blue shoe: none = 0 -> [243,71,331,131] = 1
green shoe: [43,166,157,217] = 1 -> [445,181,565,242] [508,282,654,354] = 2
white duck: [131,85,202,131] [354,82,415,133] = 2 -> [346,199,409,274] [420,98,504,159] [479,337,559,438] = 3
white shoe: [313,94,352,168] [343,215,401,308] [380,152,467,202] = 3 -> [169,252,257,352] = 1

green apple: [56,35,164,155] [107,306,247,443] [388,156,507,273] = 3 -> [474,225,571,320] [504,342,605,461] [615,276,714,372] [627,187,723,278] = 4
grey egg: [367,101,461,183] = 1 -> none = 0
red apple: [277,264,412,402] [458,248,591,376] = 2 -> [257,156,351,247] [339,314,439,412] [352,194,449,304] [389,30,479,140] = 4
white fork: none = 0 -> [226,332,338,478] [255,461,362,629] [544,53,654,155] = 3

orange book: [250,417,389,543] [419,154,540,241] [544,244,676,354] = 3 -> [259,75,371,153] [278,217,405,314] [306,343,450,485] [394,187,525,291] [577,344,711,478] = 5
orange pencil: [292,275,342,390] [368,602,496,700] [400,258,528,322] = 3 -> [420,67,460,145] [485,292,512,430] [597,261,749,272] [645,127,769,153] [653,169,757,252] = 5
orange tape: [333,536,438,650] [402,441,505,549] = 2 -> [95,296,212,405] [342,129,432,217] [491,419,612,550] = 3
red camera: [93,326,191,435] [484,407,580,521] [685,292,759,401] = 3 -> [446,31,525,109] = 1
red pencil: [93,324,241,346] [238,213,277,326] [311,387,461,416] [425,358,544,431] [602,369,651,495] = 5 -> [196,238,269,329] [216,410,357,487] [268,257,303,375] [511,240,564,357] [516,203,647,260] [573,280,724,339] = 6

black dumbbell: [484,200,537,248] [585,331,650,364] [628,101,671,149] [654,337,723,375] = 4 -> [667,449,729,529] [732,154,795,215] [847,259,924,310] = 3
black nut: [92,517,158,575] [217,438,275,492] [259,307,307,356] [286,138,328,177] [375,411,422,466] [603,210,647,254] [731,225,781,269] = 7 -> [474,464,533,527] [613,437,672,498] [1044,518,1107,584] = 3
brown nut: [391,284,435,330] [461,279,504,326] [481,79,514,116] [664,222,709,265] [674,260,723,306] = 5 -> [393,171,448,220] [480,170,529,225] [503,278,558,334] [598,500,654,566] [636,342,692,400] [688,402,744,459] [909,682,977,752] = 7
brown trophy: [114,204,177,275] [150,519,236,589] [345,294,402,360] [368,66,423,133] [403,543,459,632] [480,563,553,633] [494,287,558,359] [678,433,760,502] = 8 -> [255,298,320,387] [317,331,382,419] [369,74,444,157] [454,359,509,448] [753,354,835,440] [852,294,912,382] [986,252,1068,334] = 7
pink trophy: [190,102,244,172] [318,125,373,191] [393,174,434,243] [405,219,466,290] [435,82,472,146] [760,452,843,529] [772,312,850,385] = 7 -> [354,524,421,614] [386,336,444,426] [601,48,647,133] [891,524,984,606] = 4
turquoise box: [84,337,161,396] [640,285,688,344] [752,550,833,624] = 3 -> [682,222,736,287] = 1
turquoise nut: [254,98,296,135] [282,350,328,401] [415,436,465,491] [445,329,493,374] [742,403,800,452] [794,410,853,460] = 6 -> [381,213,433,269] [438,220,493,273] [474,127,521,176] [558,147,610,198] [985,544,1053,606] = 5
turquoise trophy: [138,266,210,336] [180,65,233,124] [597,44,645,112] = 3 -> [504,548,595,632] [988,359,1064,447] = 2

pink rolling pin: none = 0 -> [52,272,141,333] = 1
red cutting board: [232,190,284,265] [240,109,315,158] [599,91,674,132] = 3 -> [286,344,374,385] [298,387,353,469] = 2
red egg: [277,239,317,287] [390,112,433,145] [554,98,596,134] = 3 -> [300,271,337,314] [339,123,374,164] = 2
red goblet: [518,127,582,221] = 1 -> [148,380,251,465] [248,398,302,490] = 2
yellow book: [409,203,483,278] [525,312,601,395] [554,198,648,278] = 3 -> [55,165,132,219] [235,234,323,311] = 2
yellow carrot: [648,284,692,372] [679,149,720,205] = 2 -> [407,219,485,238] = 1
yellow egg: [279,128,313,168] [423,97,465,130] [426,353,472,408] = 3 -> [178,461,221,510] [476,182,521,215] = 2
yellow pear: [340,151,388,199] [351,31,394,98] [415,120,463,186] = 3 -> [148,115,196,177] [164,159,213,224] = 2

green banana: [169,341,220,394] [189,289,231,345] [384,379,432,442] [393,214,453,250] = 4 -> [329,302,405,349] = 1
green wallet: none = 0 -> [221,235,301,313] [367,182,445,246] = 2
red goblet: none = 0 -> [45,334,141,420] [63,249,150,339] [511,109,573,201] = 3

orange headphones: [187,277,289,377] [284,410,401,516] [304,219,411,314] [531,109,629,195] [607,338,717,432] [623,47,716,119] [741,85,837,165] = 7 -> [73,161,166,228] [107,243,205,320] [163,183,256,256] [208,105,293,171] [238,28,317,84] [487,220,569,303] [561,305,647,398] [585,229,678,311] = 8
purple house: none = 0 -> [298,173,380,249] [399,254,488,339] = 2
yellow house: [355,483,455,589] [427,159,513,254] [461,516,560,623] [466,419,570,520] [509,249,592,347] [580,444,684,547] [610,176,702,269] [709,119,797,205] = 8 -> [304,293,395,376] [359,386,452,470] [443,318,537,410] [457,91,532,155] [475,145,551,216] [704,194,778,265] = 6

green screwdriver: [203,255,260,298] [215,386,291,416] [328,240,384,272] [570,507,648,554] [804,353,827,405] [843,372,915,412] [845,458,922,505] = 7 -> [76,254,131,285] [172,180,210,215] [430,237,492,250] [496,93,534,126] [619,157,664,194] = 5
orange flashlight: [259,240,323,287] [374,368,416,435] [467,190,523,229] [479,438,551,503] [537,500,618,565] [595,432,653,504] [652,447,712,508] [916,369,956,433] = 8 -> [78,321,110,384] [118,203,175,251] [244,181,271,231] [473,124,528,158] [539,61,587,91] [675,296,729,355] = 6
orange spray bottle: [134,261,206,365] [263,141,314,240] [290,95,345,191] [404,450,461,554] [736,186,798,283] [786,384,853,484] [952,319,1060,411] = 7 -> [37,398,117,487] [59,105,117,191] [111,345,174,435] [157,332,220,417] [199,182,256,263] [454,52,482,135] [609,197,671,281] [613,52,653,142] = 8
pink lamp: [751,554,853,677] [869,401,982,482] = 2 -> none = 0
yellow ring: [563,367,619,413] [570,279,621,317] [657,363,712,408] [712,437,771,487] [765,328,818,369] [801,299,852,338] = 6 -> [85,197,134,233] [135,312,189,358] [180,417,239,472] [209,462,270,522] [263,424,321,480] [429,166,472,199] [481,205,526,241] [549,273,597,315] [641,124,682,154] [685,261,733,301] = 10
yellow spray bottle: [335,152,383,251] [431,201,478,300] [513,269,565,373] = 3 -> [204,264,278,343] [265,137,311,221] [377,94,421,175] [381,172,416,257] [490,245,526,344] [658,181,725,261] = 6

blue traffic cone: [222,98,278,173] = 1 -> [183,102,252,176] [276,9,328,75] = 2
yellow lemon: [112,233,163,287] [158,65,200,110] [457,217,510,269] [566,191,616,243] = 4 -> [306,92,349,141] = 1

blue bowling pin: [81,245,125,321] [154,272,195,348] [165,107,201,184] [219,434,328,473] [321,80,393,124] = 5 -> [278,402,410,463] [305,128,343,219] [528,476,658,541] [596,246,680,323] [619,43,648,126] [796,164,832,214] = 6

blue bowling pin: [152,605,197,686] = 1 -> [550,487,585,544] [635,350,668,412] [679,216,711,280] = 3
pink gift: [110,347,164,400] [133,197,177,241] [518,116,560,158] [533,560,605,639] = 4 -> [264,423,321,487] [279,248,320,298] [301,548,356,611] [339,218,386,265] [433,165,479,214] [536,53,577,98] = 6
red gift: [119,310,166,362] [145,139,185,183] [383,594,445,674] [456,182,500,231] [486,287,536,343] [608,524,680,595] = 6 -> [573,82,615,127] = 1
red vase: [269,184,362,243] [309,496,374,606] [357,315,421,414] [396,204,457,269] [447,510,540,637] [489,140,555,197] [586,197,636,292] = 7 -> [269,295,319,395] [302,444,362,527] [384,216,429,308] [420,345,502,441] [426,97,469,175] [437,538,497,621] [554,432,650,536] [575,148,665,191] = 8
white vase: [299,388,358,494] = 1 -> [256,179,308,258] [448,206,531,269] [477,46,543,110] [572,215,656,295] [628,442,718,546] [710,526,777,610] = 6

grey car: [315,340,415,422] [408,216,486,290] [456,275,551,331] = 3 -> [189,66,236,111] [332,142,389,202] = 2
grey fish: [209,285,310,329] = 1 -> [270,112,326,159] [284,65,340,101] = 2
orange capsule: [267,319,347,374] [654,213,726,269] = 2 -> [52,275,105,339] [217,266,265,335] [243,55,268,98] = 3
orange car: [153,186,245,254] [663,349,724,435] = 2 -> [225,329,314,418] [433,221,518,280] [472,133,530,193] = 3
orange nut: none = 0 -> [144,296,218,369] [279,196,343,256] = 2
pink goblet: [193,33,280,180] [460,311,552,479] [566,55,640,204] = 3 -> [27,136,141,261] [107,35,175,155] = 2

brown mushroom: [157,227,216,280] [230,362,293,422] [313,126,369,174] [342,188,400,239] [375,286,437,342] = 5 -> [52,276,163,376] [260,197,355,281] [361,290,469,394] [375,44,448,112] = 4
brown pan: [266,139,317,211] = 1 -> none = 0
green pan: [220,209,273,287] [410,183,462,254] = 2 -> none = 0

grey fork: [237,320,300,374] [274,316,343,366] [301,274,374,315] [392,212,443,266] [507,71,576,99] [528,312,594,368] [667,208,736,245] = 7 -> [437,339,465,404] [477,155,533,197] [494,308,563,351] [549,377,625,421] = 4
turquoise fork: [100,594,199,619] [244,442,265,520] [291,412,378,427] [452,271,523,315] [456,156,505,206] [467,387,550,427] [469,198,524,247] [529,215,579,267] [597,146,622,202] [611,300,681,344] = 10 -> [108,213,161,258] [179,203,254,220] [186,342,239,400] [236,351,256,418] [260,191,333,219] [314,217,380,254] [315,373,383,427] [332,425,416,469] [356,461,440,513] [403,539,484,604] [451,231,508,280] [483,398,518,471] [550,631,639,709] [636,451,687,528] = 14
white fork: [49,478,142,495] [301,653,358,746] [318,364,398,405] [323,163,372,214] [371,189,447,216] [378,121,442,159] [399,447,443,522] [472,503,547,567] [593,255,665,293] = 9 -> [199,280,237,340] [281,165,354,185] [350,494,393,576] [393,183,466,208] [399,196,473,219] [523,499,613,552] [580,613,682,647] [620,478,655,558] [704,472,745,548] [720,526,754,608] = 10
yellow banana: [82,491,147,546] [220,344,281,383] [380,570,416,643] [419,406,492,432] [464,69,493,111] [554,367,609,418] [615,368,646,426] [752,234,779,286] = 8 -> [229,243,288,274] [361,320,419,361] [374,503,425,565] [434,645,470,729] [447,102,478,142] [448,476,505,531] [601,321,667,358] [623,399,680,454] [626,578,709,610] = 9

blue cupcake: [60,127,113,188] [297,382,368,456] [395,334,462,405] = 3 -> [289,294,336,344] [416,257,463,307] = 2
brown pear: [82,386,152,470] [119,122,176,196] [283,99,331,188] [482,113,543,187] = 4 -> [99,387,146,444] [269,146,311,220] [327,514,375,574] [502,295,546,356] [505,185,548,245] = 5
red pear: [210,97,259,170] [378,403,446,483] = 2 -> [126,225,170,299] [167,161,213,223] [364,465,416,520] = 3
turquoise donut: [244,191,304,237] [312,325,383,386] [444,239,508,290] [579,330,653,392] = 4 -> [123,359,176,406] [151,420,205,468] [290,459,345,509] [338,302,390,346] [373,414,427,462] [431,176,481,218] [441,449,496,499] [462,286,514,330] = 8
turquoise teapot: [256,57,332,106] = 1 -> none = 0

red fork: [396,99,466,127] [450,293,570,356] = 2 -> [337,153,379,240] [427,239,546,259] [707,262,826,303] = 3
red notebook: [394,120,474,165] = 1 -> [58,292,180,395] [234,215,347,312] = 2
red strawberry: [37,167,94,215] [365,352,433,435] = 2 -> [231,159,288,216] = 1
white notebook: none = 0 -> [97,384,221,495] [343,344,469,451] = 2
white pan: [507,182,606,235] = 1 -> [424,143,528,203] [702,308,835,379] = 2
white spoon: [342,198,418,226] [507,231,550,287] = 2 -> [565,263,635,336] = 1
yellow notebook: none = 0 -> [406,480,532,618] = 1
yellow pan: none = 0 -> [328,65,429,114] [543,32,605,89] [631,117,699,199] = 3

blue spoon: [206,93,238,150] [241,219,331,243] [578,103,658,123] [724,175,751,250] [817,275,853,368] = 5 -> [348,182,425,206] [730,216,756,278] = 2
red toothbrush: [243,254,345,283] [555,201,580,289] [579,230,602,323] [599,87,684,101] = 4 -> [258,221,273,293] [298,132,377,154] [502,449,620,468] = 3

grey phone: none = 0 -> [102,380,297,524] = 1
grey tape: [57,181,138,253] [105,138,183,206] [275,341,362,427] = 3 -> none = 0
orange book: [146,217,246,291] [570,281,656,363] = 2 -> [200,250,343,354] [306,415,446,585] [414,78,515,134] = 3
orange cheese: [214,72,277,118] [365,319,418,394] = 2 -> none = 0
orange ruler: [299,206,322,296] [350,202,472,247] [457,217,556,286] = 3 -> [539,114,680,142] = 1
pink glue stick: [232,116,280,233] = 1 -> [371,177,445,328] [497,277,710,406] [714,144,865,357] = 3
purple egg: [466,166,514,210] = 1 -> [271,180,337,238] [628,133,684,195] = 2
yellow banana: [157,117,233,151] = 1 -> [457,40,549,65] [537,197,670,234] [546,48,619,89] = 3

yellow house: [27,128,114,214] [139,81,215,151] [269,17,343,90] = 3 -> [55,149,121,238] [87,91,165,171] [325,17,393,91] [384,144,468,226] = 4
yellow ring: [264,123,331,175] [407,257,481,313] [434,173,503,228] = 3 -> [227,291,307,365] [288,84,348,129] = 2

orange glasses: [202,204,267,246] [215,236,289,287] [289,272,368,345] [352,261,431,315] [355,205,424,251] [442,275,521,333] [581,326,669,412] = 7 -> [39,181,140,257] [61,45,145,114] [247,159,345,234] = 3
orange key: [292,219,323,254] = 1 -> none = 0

• • • • •

▶ **Assigned task**
An exact copy of the lines above, from the one containing "red goblet: [518,127,582,221]" down to the one containing "yellow carrot: [648,284,692,372]" and including both, is the whole answer; retype it and nothing else.

▶ **Your solution**
red goblet: [518,127,582,221] = 1 -> [148,380,251,465] [248,398,302,490] = 2
yellow book: [409,203,483,278] [525,312,601,395] [554,198,648,278] = 3 -> [55,165,132,219] [235,234,323,311] = 2
yellow carrot: [648,284,692,372] [679,149,720,205] = 2 -> [407,219,485,238] = 1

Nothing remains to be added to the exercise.